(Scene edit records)
———

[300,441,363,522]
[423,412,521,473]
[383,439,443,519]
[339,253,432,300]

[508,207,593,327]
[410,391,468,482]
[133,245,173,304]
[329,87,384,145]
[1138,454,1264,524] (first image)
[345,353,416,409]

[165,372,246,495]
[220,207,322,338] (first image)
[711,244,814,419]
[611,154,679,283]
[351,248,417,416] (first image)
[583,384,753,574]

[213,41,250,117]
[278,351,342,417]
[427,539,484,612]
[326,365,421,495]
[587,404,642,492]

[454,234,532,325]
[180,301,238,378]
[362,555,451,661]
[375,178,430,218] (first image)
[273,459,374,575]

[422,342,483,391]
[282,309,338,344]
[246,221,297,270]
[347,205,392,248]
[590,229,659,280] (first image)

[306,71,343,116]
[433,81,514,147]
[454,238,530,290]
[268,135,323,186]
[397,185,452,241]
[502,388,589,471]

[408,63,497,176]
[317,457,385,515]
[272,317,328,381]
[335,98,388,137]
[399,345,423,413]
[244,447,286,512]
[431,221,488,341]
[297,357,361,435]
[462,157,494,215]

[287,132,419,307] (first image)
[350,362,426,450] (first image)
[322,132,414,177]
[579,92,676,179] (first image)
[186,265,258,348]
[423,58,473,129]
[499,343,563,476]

———

▶ **About this exercise**
The expected answer is every line in the data above that carries the string "first".

▶ **Answer section**
[1138,454,1264,524] (first image)
[220,207,322,338] (first image)
[351,248,417,416] (first image)
[375,178,430,218] (first image)
[590,229,659,280] (first image)
[287,132,419,307] (first image)
[350,362,426,450] (first image)
[579,92,676,179] (first image)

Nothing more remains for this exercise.